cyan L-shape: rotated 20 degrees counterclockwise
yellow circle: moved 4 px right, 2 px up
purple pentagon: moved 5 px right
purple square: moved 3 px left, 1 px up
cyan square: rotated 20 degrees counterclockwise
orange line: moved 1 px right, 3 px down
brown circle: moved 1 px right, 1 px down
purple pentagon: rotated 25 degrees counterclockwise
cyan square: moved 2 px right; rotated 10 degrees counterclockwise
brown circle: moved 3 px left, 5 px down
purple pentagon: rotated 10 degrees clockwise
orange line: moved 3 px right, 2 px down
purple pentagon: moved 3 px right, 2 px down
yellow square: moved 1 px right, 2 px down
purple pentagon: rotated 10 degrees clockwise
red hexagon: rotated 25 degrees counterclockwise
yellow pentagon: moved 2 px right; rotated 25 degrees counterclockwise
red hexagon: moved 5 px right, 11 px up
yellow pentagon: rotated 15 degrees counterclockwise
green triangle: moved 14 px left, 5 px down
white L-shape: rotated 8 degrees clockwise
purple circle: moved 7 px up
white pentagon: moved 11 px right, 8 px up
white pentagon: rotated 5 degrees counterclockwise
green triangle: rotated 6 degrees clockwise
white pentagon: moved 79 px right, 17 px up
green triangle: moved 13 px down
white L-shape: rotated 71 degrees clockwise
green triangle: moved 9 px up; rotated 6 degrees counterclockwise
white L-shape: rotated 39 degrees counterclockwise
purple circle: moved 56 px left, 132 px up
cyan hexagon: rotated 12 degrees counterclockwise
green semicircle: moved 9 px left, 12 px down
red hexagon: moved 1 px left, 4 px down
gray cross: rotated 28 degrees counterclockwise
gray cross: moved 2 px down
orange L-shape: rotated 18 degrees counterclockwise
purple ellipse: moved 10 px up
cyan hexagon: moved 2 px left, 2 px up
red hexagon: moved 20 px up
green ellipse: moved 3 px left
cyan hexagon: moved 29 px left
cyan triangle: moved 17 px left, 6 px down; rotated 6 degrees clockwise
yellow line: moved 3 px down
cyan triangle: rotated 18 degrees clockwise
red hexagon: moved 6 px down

Brief:
Write out all the rows above again, replacing "pentagon" with "octagon" wherever it appears and keeping everything else unchanged.

Exercise response:
cyan L-shape: rotated 20 degrees counterclockwise
yellow circle: moved 4 px right, 2 px up
purple octagon: moved 5 px right
purple square: moved 3 px left, 1 px up
cyan square: rotated 20 degrees counterclockwise
orange line: moved 1 px right, 3 px down
brown circle: moved 1 px right, 1 px down
purple octagon: rotated 25 degrees counterclockwise
cyan square: moved 2 px right; rotated 10 degrees counterclockwise
brown circle: moved 3 px left, 5 px down
purple octagon: rotated 10 degrees clockwise
orange line: moved 3 px right, 2 px down
purple octagon: moved 3 px right, 2 px down
yellow square: moved 1 px right, 2 px down
purple octagon: rotated 10 degrees clockwise
red hexagon: rotated 25 degrees counterclockwise
yellow octagon: moved 2 px right; rotated 25 degrees counterclockwise
red hexagon: moved 5 px right, 11 px up
yellow octagon: rotated 15 degrees counterclockwise
green triangle: moved 14 px left, 5 px down
white L-shape: rotated 8 degrees clockwise
purple circle: moved 7 px up
white octagon: moved 11 px right, 8 px up
white octagon: rotated 5 degrees counterclockwise
green triangle: rotated 6 degrees clockwise
white octagon: moved 79 px right, 17 px up
green triangle: moved 13 px down
white L-shape: rotated 71 degrees clockwise
green triangle: moved 9 px up; rotated 6 degrees counterclockwise
white L-shape: rotated 39 degrees counterclockwise
purple circle: moved 56 px left, 132 px up
cyan hexagon: rotated 12 degrees counterclockwise
green semicircle: moved 9 px left, 12 px down
red hexagon: moved 1 px left, 4 px down
gray cross: rotated 28 degrees counterclockwise
gray cross: moved 2 px down
orange L-shape: rotated 18 degrees counterclockwise
purple ellipse: moved 10 px up
cyan hexagon: moved 2 px left, 2 px up
red hexagon: moved 20 px up
green ellipse: moved 3 px left
cyan hexagon: moved 29 px left
cyan triangle: moved 17 px left, 6 px down; rotated 6 degrees clockwise
yellow line: moved 3 px down
cyan triangle: rotated 18 degrees clockwise
red hexagon: moved 6 px down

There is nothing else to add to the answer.